AIM OF THE TASK: An exact reproduction of the lines below, from the first through the one with "grey brick H7", is the whole answer; pictures have no place in it.
(INPUT FOR THIS TASK begins)
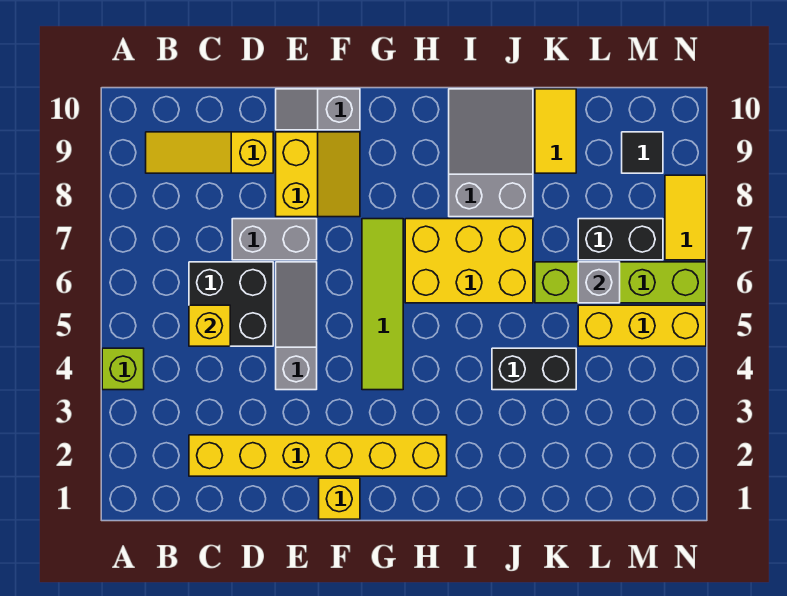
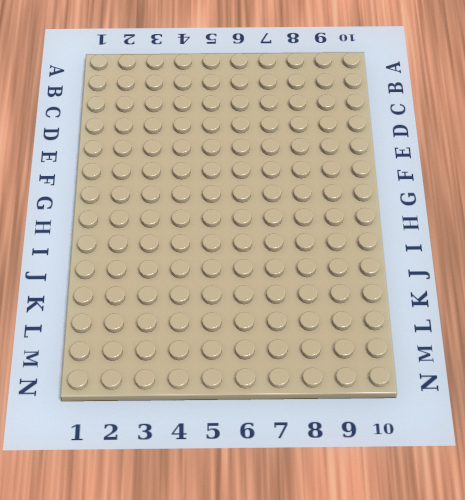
none -> lime brick A4 level 1
none -> yellow slope B9:D9 level 1 top D
none -> yellow brick C2:H2 level 1

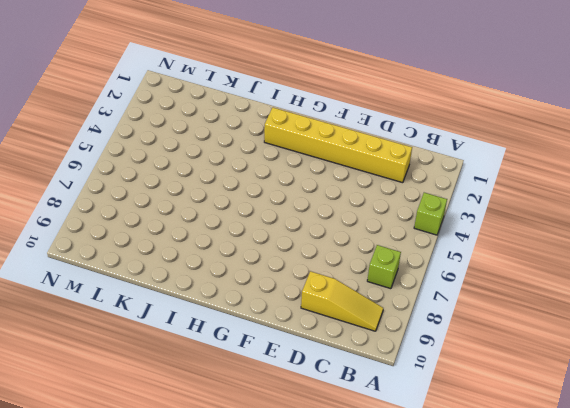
lime brick B7 level 1 -> none
none -> black brick C5:D6 level 1
none -> grey brick D7:E7 level 1
none -> grey slope E4:E6 level 1 top 4

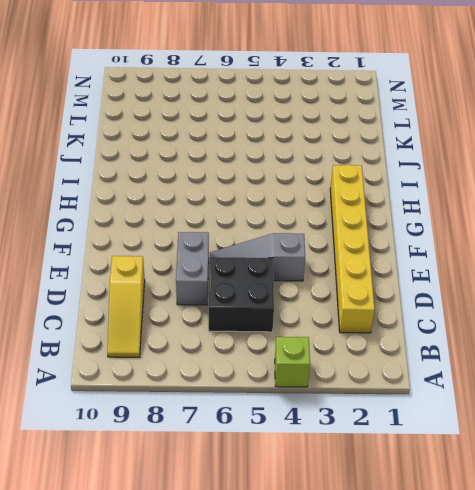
none -> yellow slope E8:F9 level 1 top E
none -> grey slope E10:F10 level 1 top F
none -> yellow brick F1 level 1

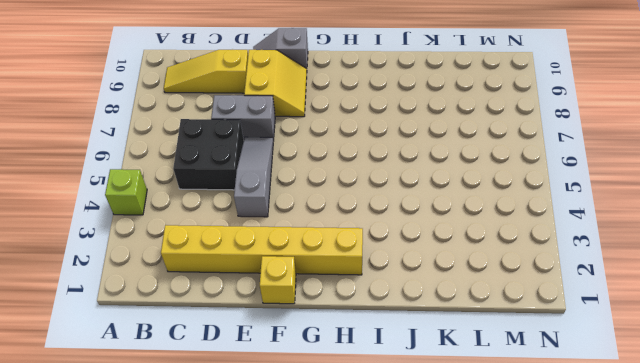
none -> lime tile G4:G7 level 1
none -> yellow brick H6:J7 level 1
none -> grey slope I8:J10 level 1 top 8

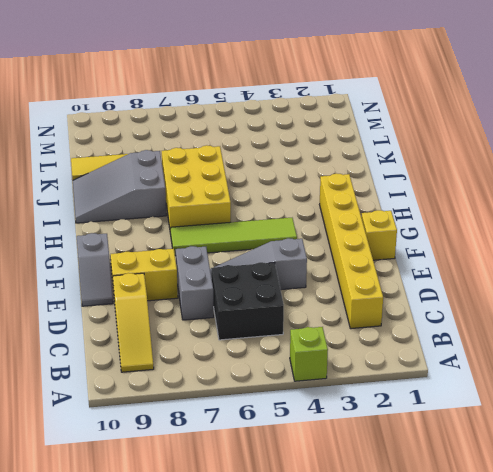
none -> black brick J4:K4 level 1
none -> lime brick K6:N6 level 1
none -> yellow brick L5:N5 level 1

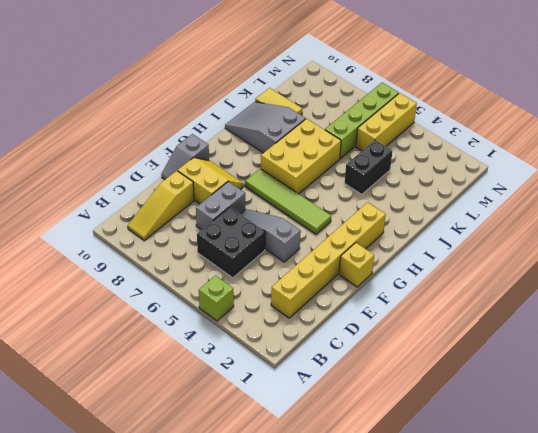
none -> black brick L7:M7 level 1
none -> black tile M9 level 1
none -> yellow tile N7:N8 level 1

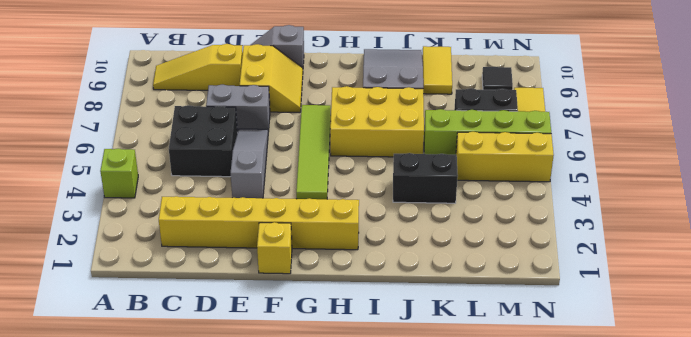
none -> yellow brick C5 level 2
none -> grey brick L6 level 2

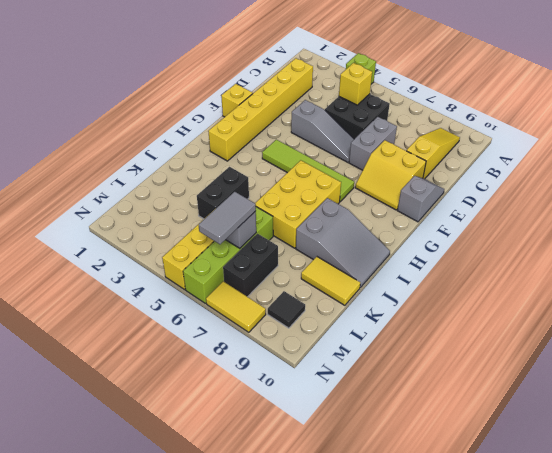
grey tile L6:M6 level 3 -> none

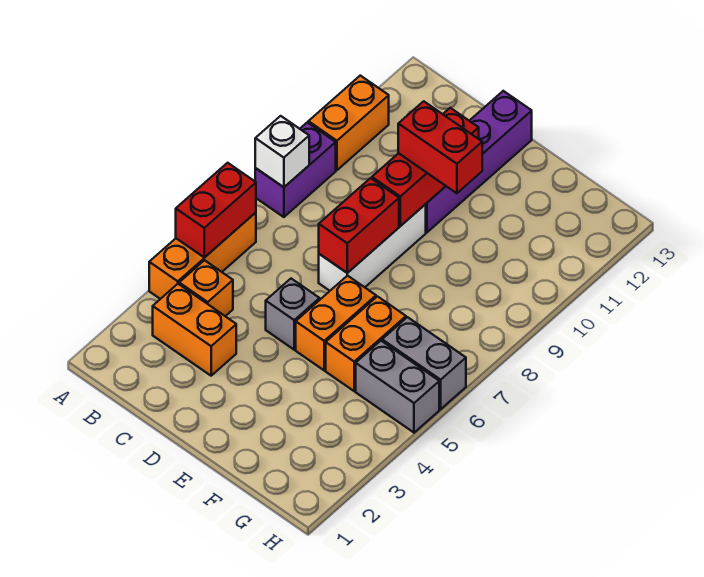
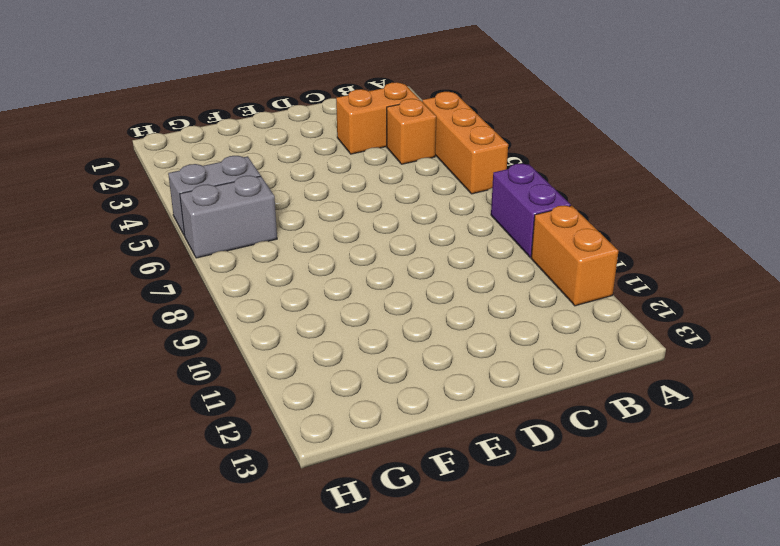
none -> grey brick D5 level 1
none -> white brick D7:D9 level 1
none -> purple brick D10:D13 level 1

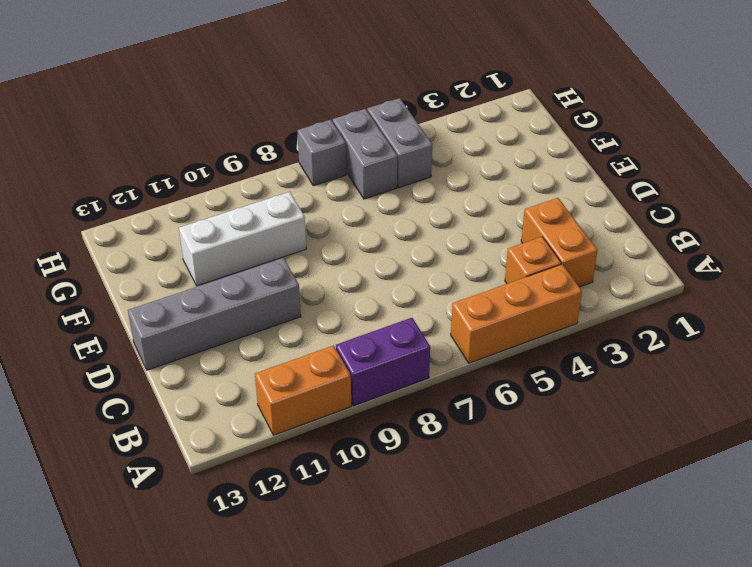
grey brick D10:D13 level 1 -> purple brick D10:D13 level 1
white brick F9:F11 level 1 -> white brick D7:D9 level 1
grey brick H7 level 1 -> grey brick D5 level 1
none -> orange brick E5:E6 level 1
none -> orange brick F5:F6 level 1
none -> red brick A5:A6 level 2

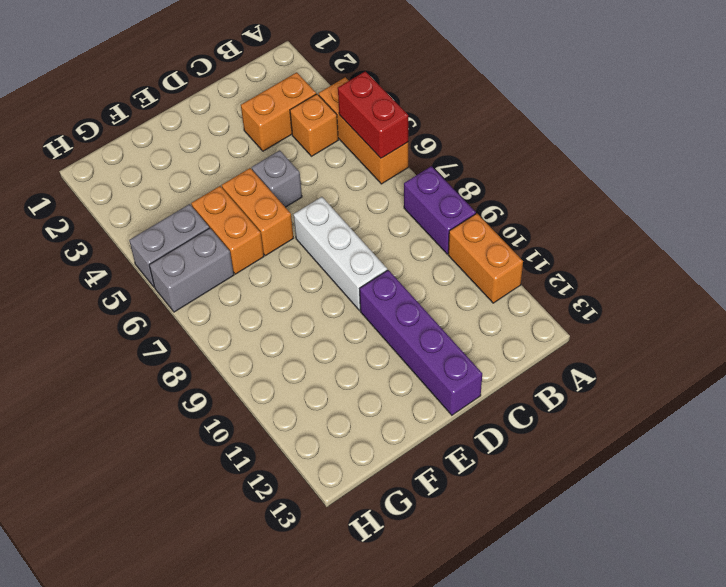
none -> white brick A8 level 2
none -> red brick D7:D8 level 2
none -> red brick D9:D11 level 2

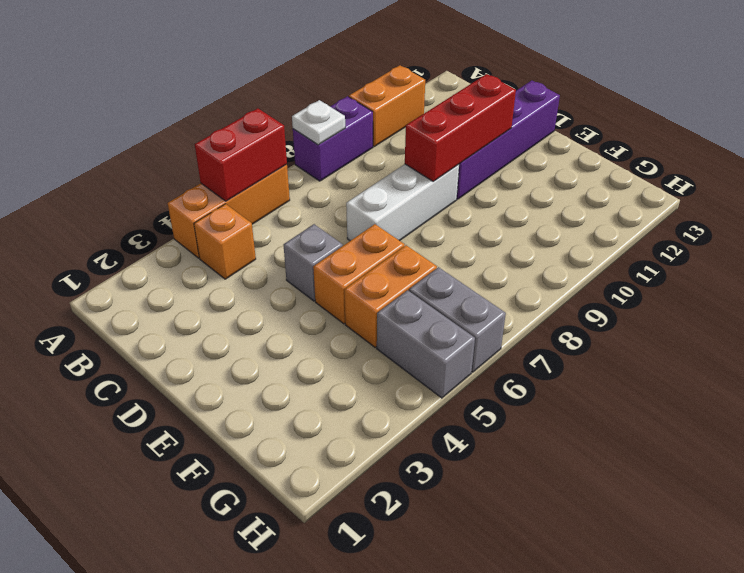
white plate A8 level 2 -> white brick A8 level 2
none -> orange brick B3:C3 level 1
none -> red brick D7:D8 level 2
none -> red brick D10:E10 level 3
(INPUT FOR THIS TASK ends)
SOLUTION FOR THIS EXERCISE:
none -> lime brick A4 level 1
none -> yellow slope B9:D9 level 1 top D
none -> yellow brick C2:H2 level 1

lime brick B7 level 1 -> none
none -> black brick C5:D6 level 1
none -> grey brick D7:E7 level 1
none -> grey slope E4:E6 level 1 top 4

none -> yellow slope E8:F9 level 1 top E
none -> grey slope E10:F10 level 1 top F
none -> yellow brick F1 level 1

none -> lime tile G4:G7 level 1
none -> yellow brick H6:J7 level 1
none -> grey slope I8:J10 level 1 top 8

none -> black brick J4:K4 level 1
none -> lime brick K6:N6 level 1
none -> yellow brick L5:N5 level 1

none -> black brick L7:M7 level 1
none -> black tile M9 level 1
none -> yellow tile N7:N8 level 1

none -> yellow brick C5 level 2
none -> grey brick L6 level 2

grey tile L6:M6 level 3 -> none

none -> grey brick D5 level 1
none -> white brick D7:D9 level 1
none -> purple brick D10:D13 level 1

grey brick D10:D13 level 1 -> purple brick D10:D13 level 1
white brick F9:F11 level 1 -> white brick D7:D9 level 1
grey brick H7 level 1 -> grey brick D5 level 1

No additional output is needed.